Task directions: The records below are to be transcribed word for word.
-----
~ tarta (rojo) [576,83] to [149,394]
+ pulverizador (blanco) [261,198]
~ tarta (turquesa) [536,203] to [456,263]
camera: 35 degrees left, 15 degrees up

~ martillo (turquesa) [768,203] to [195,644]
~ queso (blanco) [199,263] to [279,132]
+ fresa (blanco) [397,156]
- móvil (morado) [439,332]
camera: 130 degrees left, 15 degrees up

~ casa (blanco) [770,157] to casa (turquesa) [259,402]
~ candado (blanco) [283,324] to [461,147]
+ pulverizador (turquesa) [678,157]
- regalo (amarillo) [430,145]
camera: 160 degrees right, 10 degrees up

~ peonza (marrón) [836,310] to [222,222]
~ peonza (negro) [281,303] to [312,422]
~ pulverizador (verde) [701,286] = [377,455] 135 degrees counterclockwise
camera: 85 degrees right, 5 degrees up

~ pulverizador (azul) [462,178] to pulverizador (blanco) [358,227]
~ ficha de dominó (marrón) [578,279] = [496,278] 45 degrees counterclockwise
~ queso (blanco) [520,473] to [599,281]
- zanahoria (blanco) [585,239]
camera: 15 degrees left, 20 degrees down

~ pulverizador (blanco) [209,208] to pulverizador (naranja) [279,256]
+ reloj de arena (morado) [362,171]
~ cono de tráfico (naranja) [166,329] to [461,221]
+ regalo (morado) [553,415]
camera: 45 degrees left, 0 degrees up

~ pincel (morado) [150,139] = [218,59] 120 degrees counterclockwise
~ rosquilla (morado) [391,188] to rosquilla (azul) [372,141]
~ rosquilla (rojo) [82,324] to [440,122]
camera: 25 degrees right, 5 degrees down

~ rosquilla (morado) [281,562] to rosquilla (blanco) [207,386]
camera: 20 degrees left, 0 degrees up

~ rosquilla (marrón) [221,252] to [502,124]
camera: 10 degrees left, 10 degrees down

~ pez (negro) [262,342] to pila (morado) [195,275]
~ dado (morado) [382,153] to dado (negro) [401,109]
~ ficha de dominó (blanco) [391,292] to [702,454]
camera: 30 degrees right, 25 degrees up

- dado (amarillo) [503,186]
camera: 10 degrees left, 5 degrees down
-----
Solved problem:
~ tarta (rojo) [576,83] to [149,394]
+ pulverizador (blanco) [261,198]
~ tarta (turquesa) [536,203] to [456,263]
camera: 35 degrees left, 15 degrees up

~ martillo (turquesa) [768,203] to [195,644]
~ queso (blanco) [199,263] to [279,132]
+ fresa (blanco) [397,156]
- móvil (morado) [439,332]
camera: 130 degrees left, 15 degrees up

~ casa (blanco) [770,157] to casa (turquesa) [259,402]
~ candado (blanco) [283,324] to [461,147]
+ pulverizador (turquesa) [678,157]
- regalo (amarillo) [430,145]
camera: 160 degrees right, 10 degrees up

~ peonza (marrón) [836,310] to [222,222]
~ peonza (negro) [281,303] to [312,422]
~ pulverizador (verde) [701,286] = [377,455] 135 degrees counterclockwise
camera: 85 degrees right, 5 degrees up

~ pulverizador (azul) [462,178] to pulverizador (blanco) [358,227]
~ ficha de dominó (marrón) [578,279] = [496,278] 45 degrees counterclockwise
~ queso (blanco) [520,473] to [599,281]
- zanahoria (blanco) [585,239]
camera: 15 degrees left, 20 degrees down

~ pulverizador (blanco) [209,208] to pulverizador (naranja) [279,256]
+ reloj de arena (morado) [362,171]
~ cono de tráfico (naranja) [166,329] to [461,221]
+ regalo (morado) [553,415]
camera: 45 degrees left, 0 degrees up

~ pincel (morado) [150,139] = [218,59] 120 degrees counterclockwise
~ rosquilla (morado) [391,188] to rosquilla (azul) [372,141]
~ rosquilla (rojo) [82,324] to [440,122]
camera: 25 degrees right, 5 degrees down

~ rosquilla (morado) [281,562] to rosquilla (blanco) [207,386]
camera: 20 degrees left, 0 degrees up

~ rosquilla (marrón) [221,252] to [502,124]
camera: 10 degrees left, 10 degrees down

~ pez (negro) [262,342] to pila (morado) [195,275]
~ dado (morado) [382,153] to dado (negro) [401,109]
~ ficha de dominó (blanco) [391,292] to [702,454]
camera: 30 degrees right, 25 degrees up

- dado (amarillo) [503,186]
camera: 10 degrees left, 5 degrees down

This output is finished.